[[ Records to use open ]]
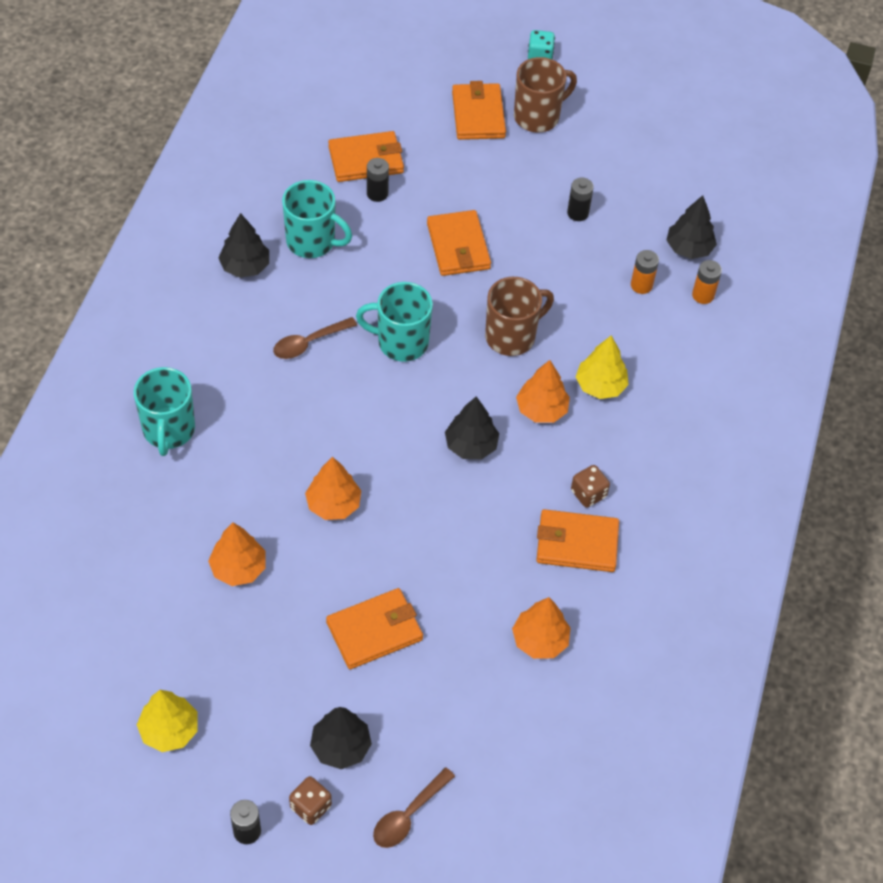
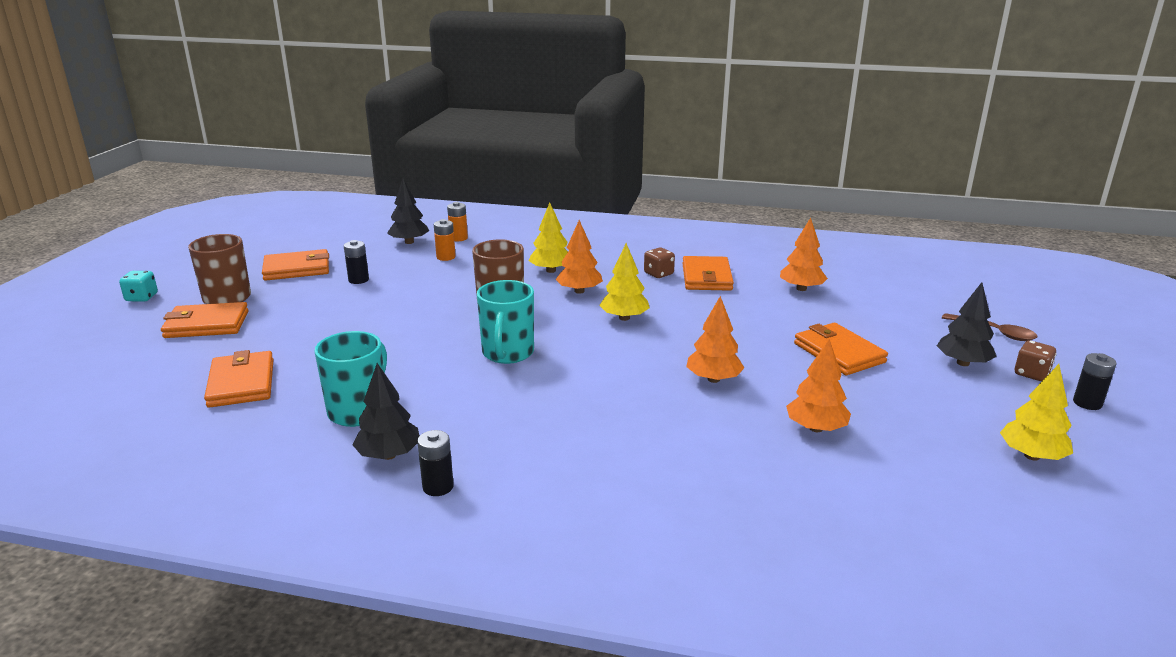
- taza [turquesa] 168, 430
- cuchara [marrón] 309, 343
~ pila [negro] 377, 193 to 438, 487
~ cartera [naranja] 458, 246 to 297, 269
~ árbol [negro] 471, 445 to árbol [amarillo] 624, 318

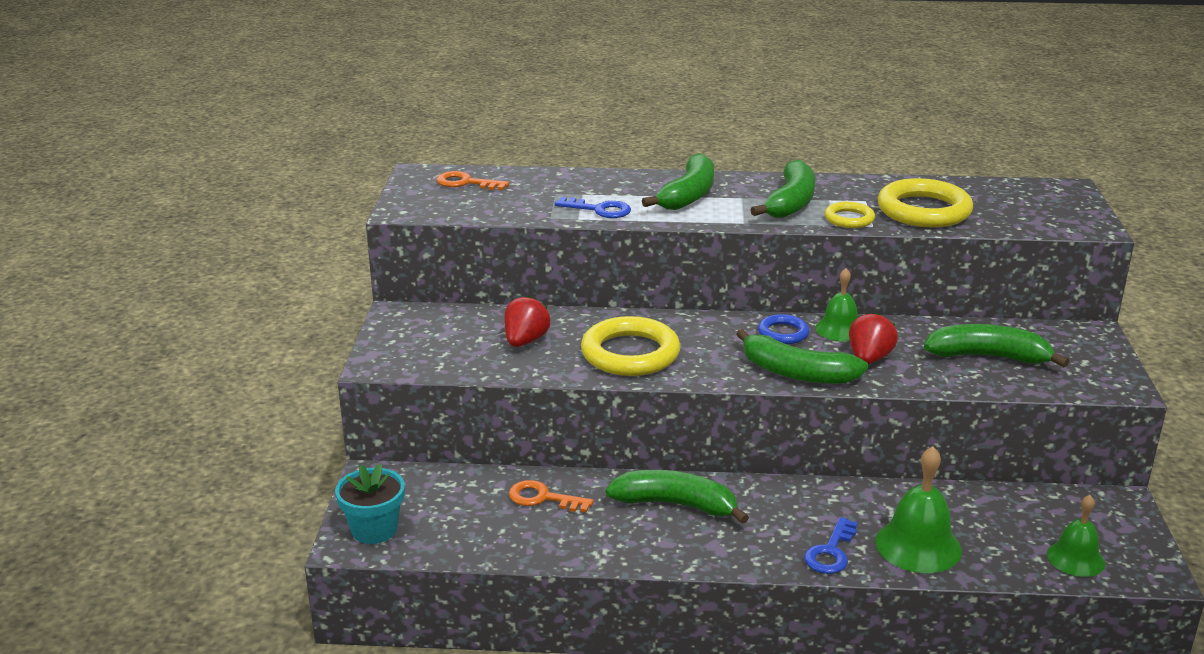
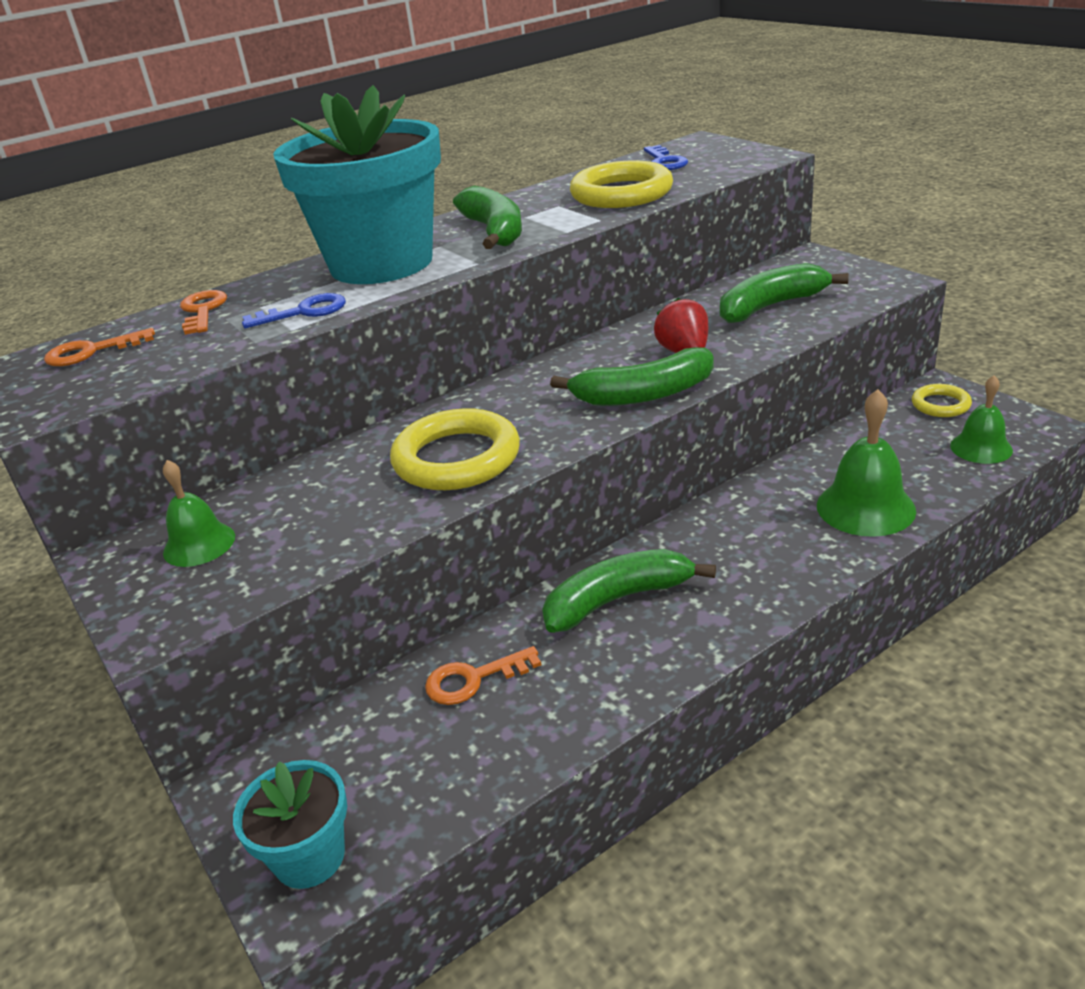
- fresa [rojo] 525, 341
- anillo [azul] 783, 333
+ llave [naranja] 202, 311
~ llave [azul] 831, 552 to 664, 161
~ campana [verde] 839, 329 to 199, 544
~ anillo [amarillo] 849, 219 to 940, 405
~ plátano [verde] 688, 195 to maceta [turquesa] 381, 264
[[ Records to use closed ]]
Please reproduce every record exactly as written, excluding the pictures.

- taza [turquesa] 168, 430
- cuchara [marrón] 309, 343
~ pila [negro] 377, 193 to 438, 487
~ cartera [naranja] 458, 246 to 297, 269
~ árbol [negro] 471, 445 to árbol [amarillo] 624, 318

- fresa [rojo] 525, 341
- anillo [azul] 783, 333
+ llave [naranja] 202, 311
~ llave [azul] 831, 552 to 664, 161
~ campana [verde] 839, 329 to 199, 544
~ anillo [amarillo] 849, 219 to 940, 405
~ plátano [verde] 688, 195 to maceta [turquesa] 381, 264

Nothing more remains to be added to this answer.